EXERCISE BRIEF:
Each line from the one with "camera: 20 degrees left, 5 degrees down" through the final line of the entries below must be printed exactly, and the pictures must not be.

EXERCISE DATA:

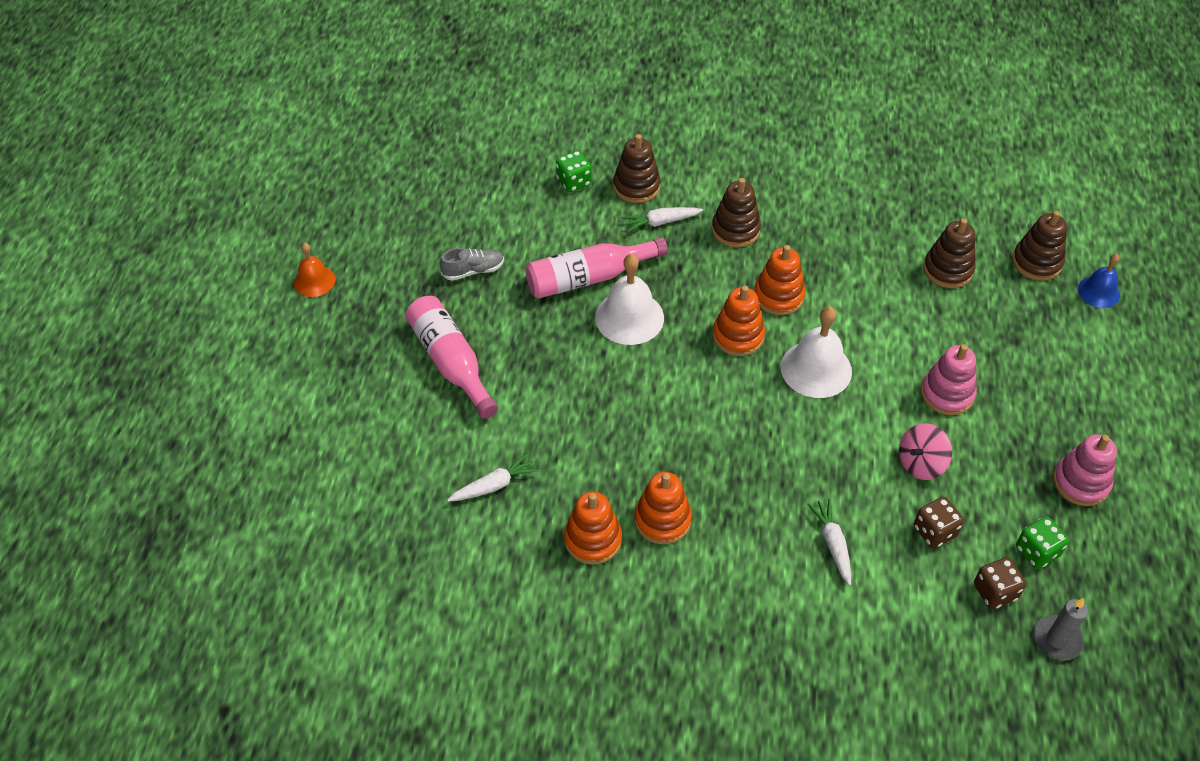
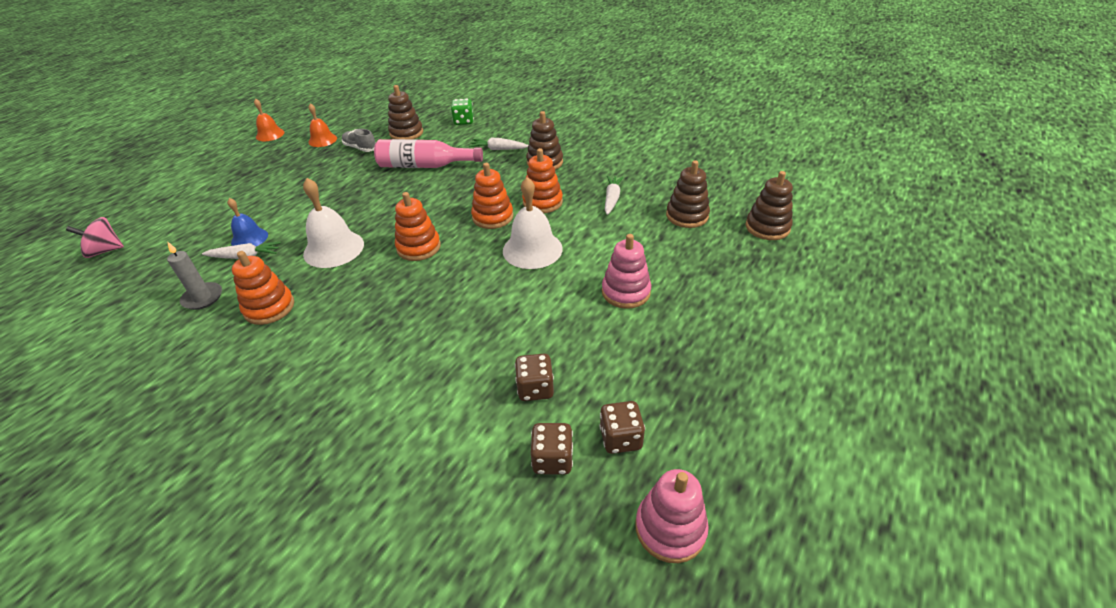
camera: 25 degrees right, 10 degrees down
(404, 270) = (322, 140): none -> orange bell
(451, 362) = (297, 187): pink bottle -> none
(473, 270) = (360, 148): grey shoe -> grey shoe turned 150 degrees counterclockwise
(629, 317) = (429, 190): white bell -> white bell (333, 249)
(636, 186) = (500, 130): brown stacking toy -> brown stacking toy (406, 133)
(662, 520) = (329, 310): orange stacking toy -> orange stacking toy (418, 247)
(832, 544) = (440, 369): white carrot -> white carrot (612, 199)
(921, 463) = (564, 334): pink spinning top -> pink spinning top (105, 251)
(1037, 552) = (620, 438): green dice -> brown dice
(1057, 639) = (583, 530): grey candle -> grey candle (202, 298)
(1081, 482) = (705, 393): pink stacking toy -> pink stacking toy (670, 528)
(1098, 292) = (813, 258): blue bell -> blue bell (249, 238)

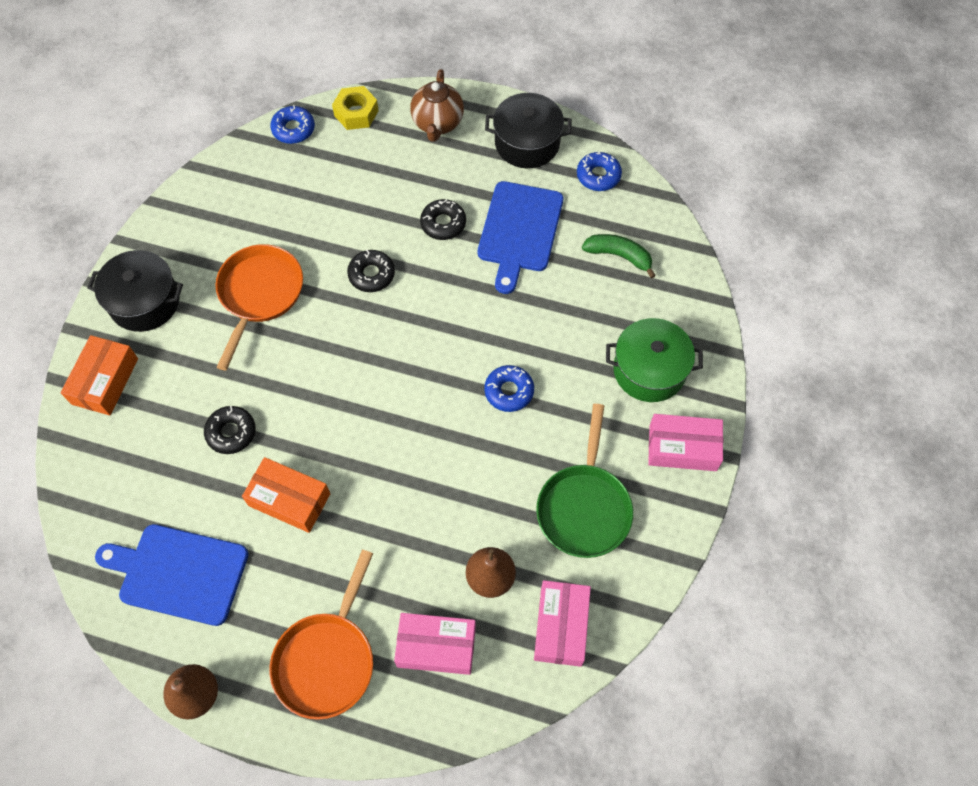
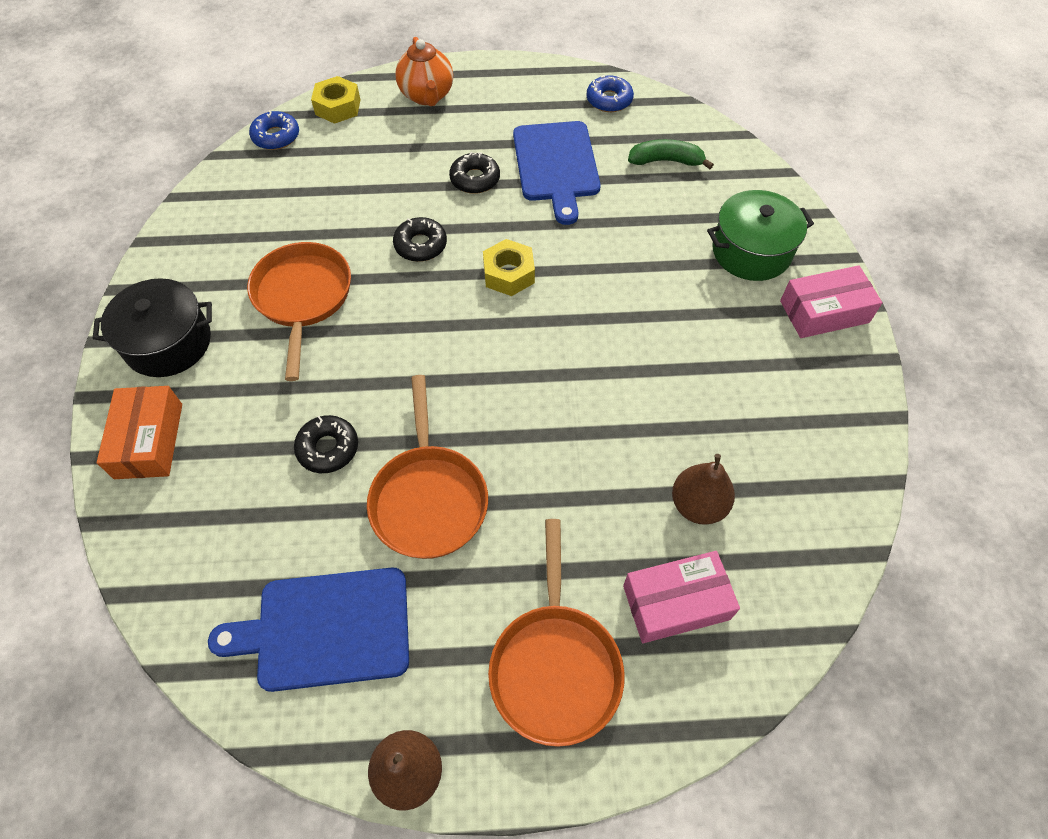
camera: 20 degrees left, 5 degrees down
(289, 499) = (428, 498): orange box -> orange pan
(432, 325) = (509, 274): none -> yellow nut
(437, 123) = (427, 96): brown teapot -> orange teapot
(509, 391) = (621, 312): blue donut -> none
(527, 143) = (525, 90): black pot -> none
(561, 626) = (801, 530): pink box -> none
(584, 507) = (758, 399): green pan -> none

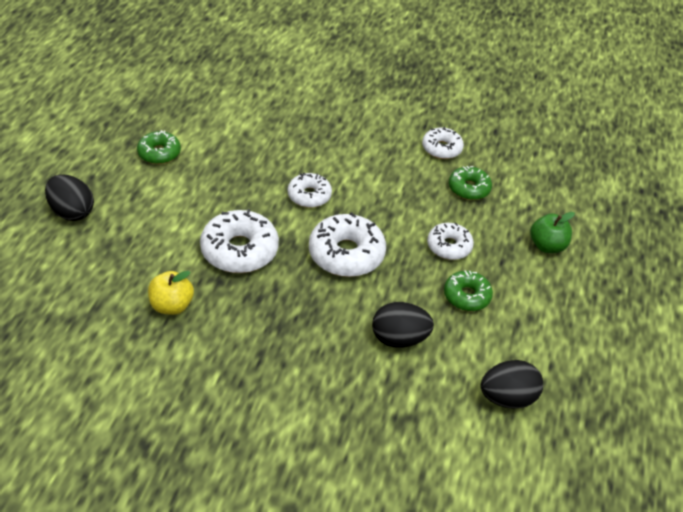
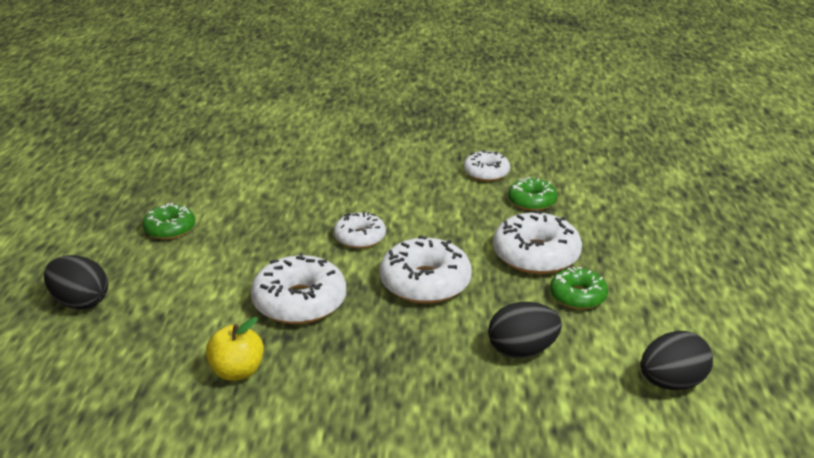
camera: 10 degrees left, 15 degrees down
(449, 246) = (536, 255): white donut -> white donut, size x1.64
(547, 246) = (639, 236): green apple -> none

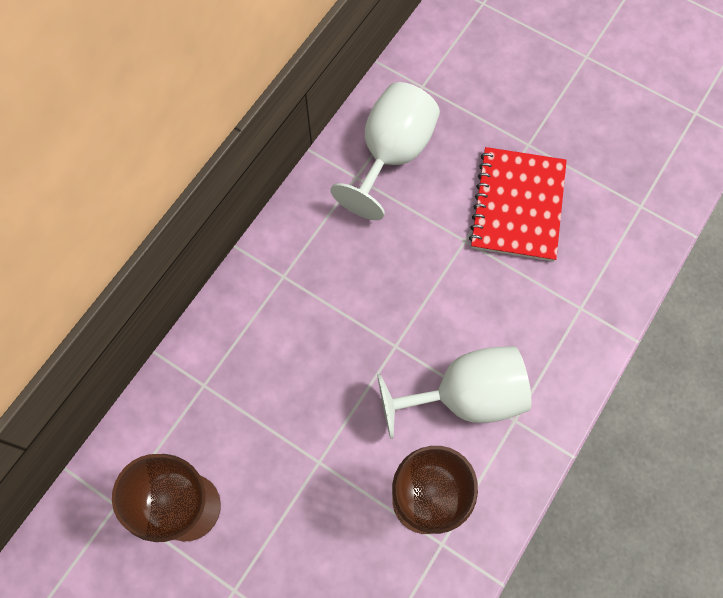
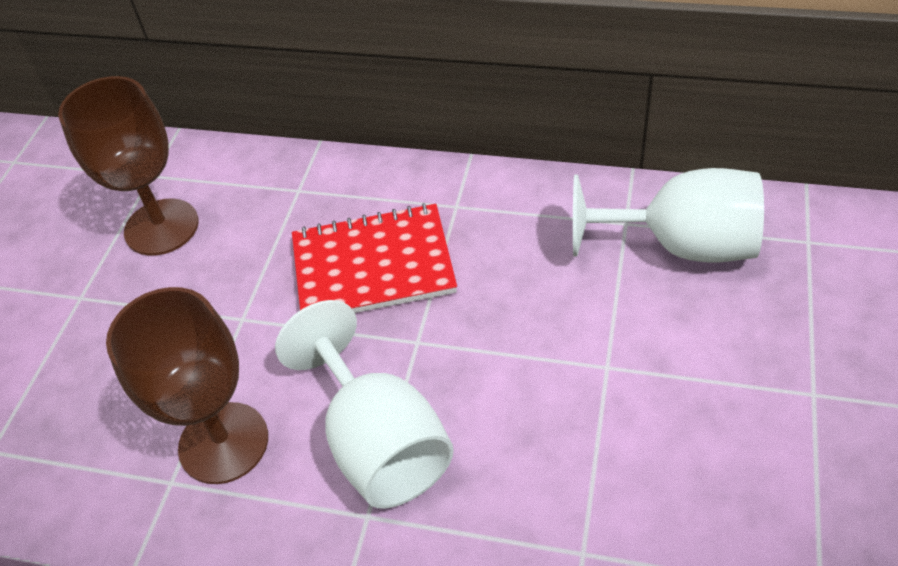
camera: 75 degrees right, 20 degrees down
(517, 205) = (701, 412): red notebook -> red notebook (373, 266)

TASK SOLUTION:
camera: 20 degrees left, 5 degrees down
(289, 499) = (428, 498): orange box -> orange pan
(432, 325) = (509, 274): none -> yellow nut
(437, 123) = (427, 96): brown teapot -> orange teapot
(509, 391) = (621, 312): blue donut -> none
(527, 143) = (525, 90): black pot -> none
(561, 626) = (801, 530): pink box -> none
(584, 507) = (758, 399): green pan -> none

camera: 10 degrees left, 15 degrees down
(449, 246) = (536, 255): white donut -> white donut, size x1.64
(547, 246) = (639, 236): green apple -> none

camera: 75 degrees right, 20 degrees down
(517, 205) = (701, 412): red notebook -> red notebook (373, 266)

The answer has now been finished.